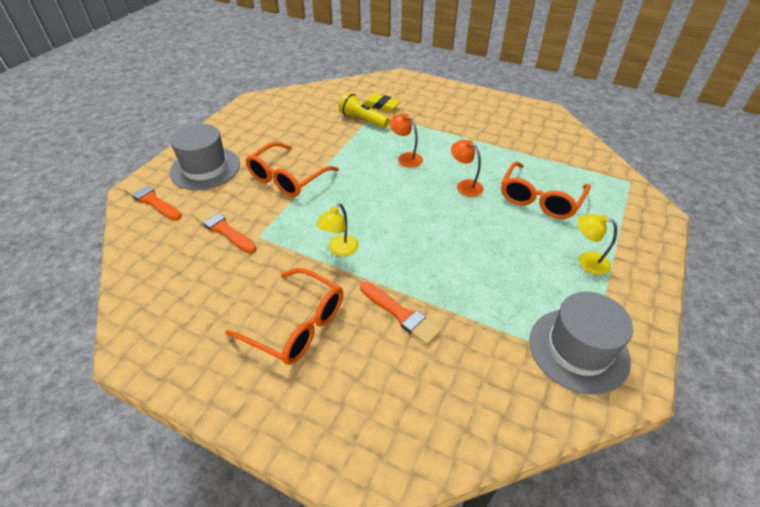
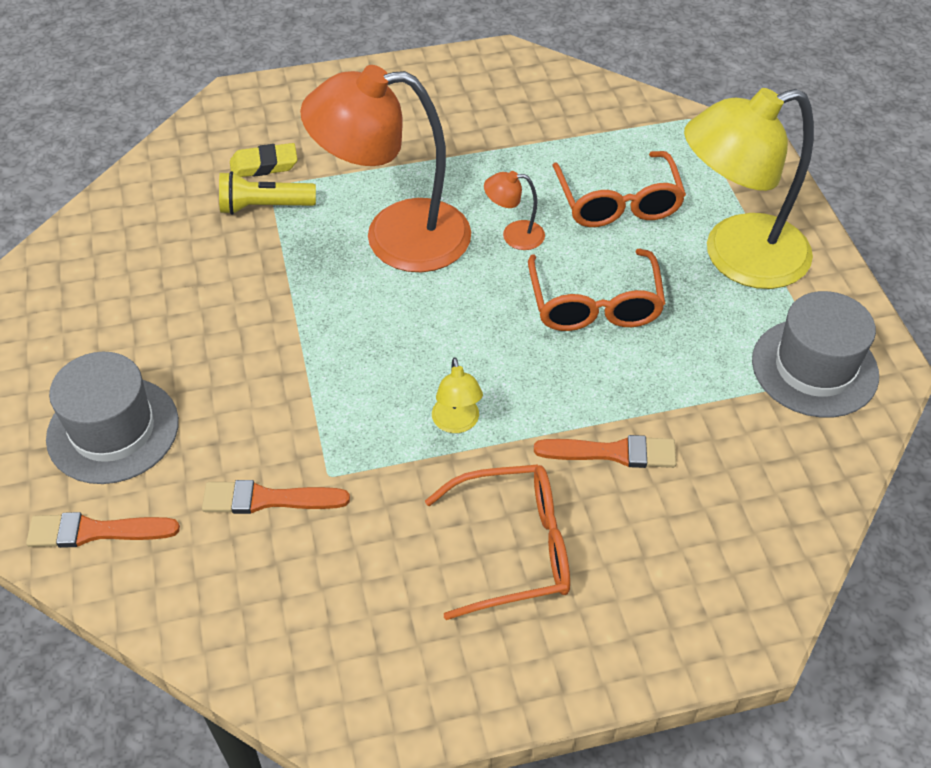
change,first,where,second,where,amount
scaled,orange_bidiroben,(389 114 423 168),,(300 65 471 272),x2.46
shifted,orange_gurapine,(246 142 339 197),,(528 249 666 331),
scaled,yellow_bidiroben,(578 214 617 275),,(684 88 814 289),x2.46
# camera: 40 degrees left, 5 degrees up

****

## TASK INSTRUCTIONS
Where a line of the data above includes the string "scaled", pull it out.

## ANSWER FOR THIS EXERCISE
scaled,orange_bidiroben,(389 114 423 168),,(300 65 471 272),x2.46
scaled,yellow_bidiroben,(578 214 617 275),,(684 88 814 289),x2.46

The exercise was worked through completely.